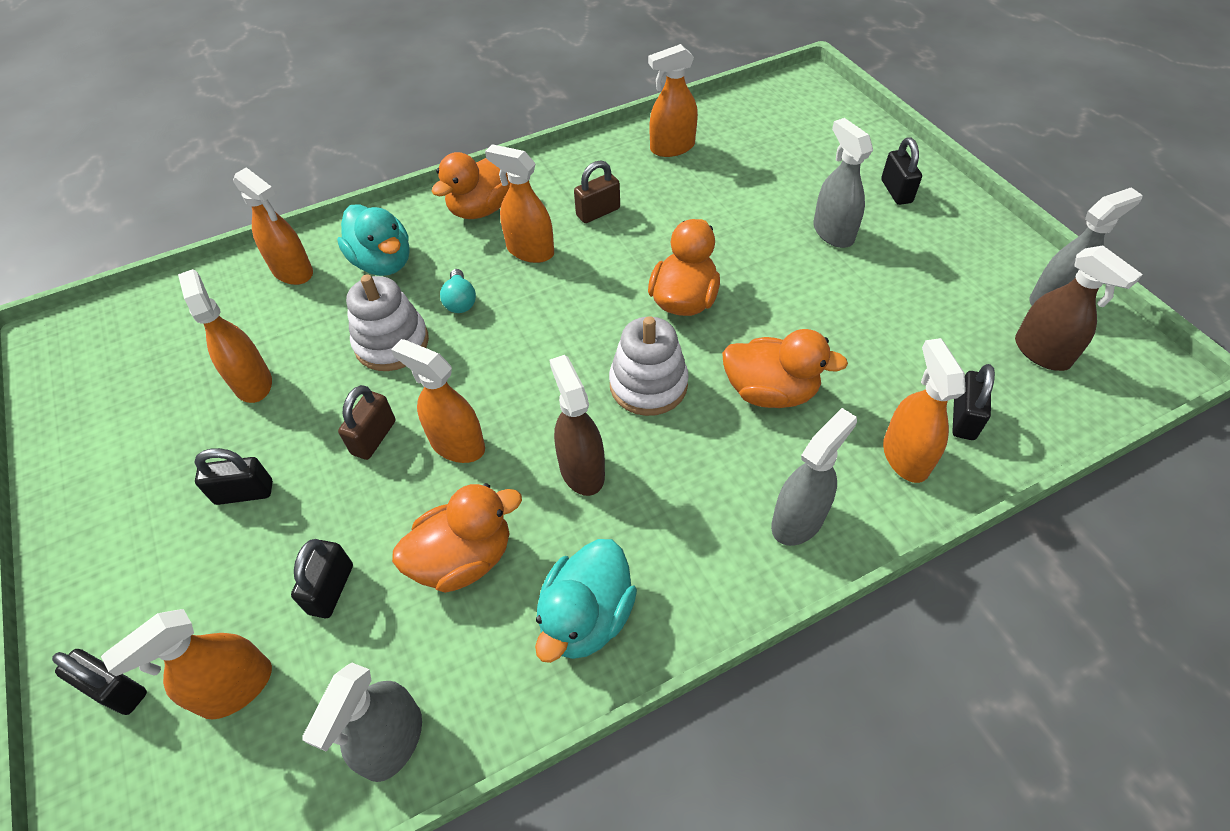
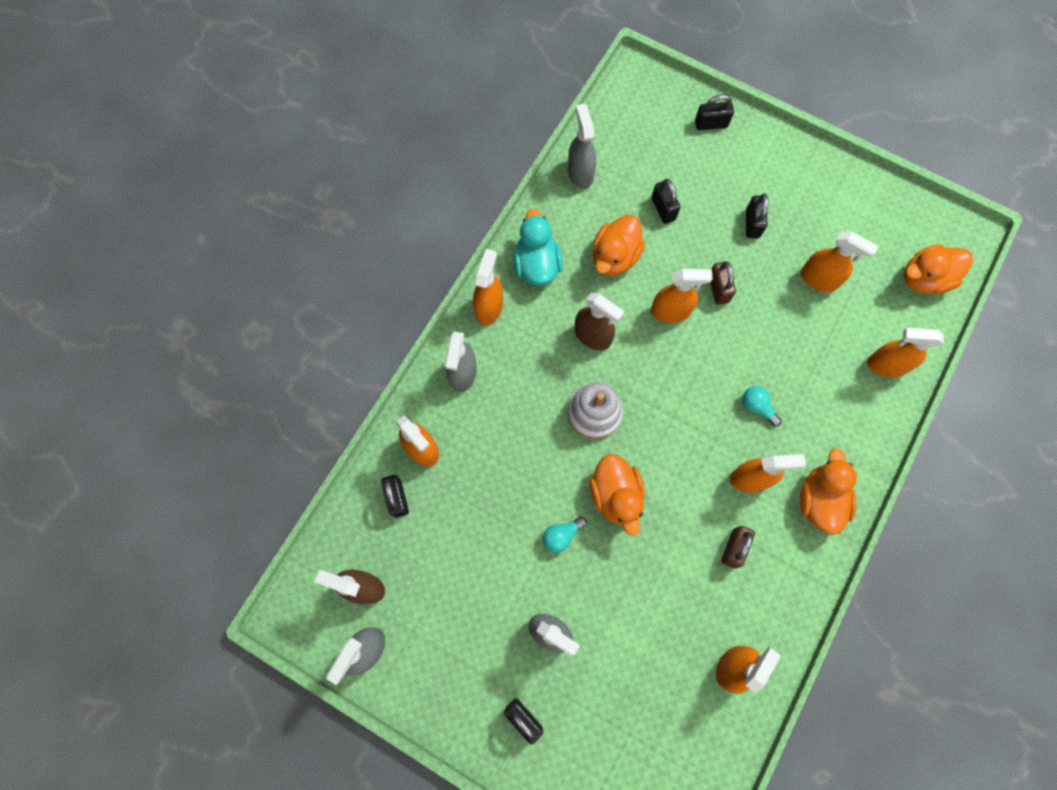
camera: 145 degrees right, 20 degrees up
orange spray bottle [101,609,272,719] -> orange spray bottle moved to [473,249,503,325]
black padlock [194,448,273,505] -> black padlock turned 45 degrees counterclockwise [746,194,768,238]
turquoise duck [337,204,410,276] -> none
white stacking toy [346,274,429,371] -> none
orange duck [722,329,848,408] -> orange duck moved to [903,244,973,294]
none -> turquoise light bulb [543,516,586,553]

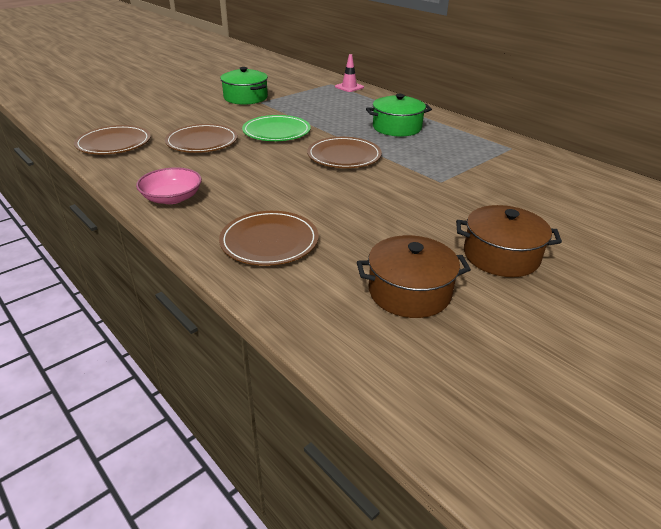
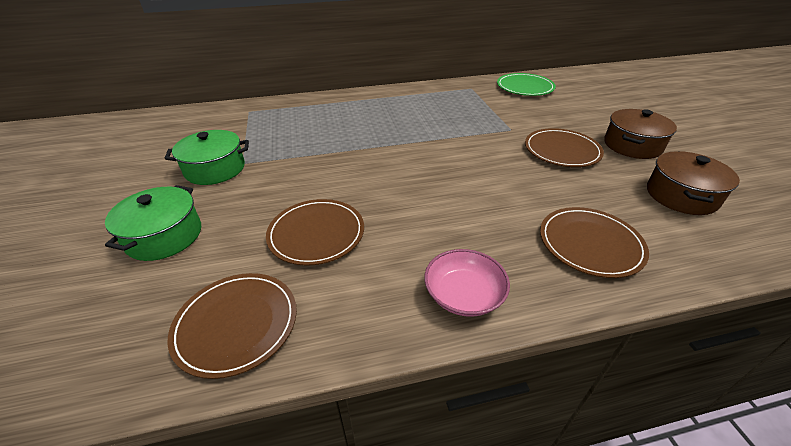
camera: 60 degrees left, 5 degrees up
green plate [242,115,311,141] -> green plate moved to [497,73,556,96]
brown plate [307,137,382,168] -> brown plate moved to [525,128,604,167]
pink traffic cone [335,54,364,92] -> none
green pot [366,94,432,137] -> green pot moved to [105,185,201,261]

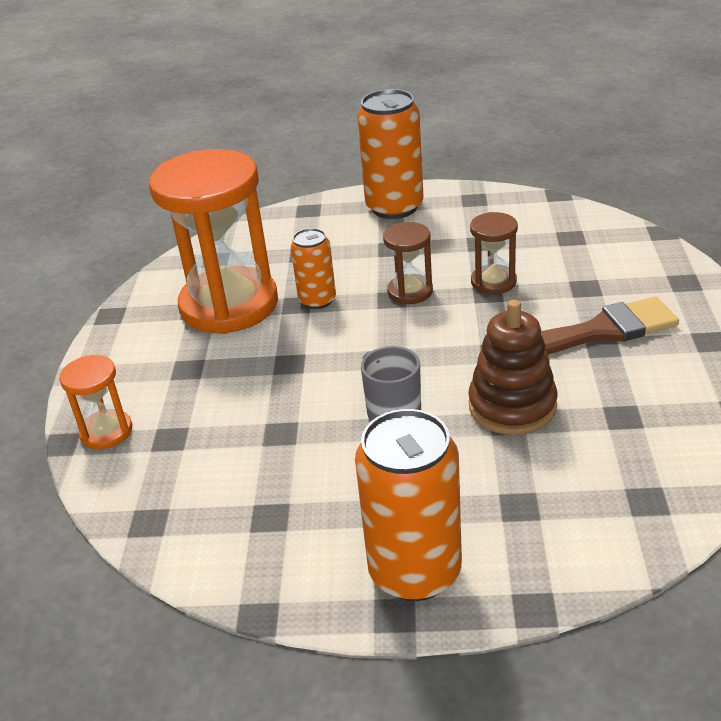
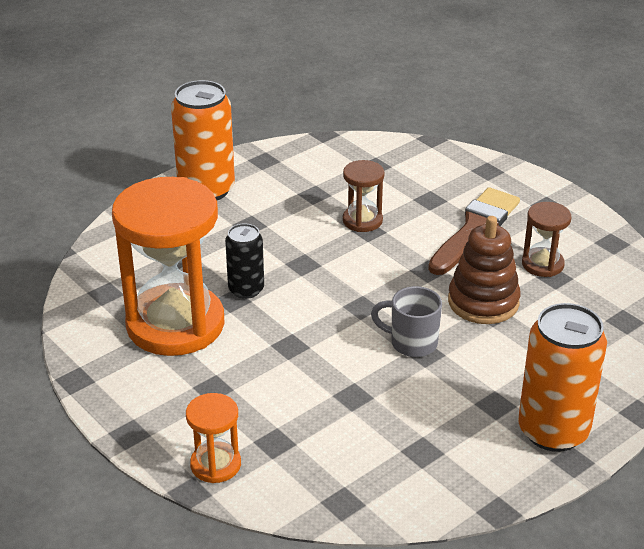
camera: 45 degrees left, 0 degrees up
orange can [291,228,336,309] -> black can [225,223,264,299]
brown hourglass [383,222,433,304] -> brown hourglass moved to [522,202,571,277]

┄┄┄┄┄┄┄┄┄┄┄┄┄┄┄┄┄┄┄┄

[HOW TO COMPLETE THIS TASK] Nothing but an exact copy is needed, covering the lines from the line with "white stacking toy [346,274,429,371] -> none" through the last line of the entries, pictures excluded.

[ANSWER SPACE]
white stacking toy [346,274,429,371] -> none
orange duck [722,329,848,408] -> orange duck moved to [903,244,973,294]
none -> turquoise light bulb [543,516,586,553]

camera: 60 degrees left, 5 degrees up
green plate [242,115,311,141] -> green plate moved to [497,73,556,96]
brown plate [307,137,382,168] -> brown plate moved to [525,128,604,167]
pink traffic cone [335,54,364,92] -> none
green pot [366,94,432,137] -> green pot moved to [105,185,201,261]

camera: 45 degrees left, 0 degrees up
orange can [291,228,336,309] -> black can [225,223,264,299]
brown hourglass [383,222,433,304] -> brown hourglass moved to [522,202,571,277]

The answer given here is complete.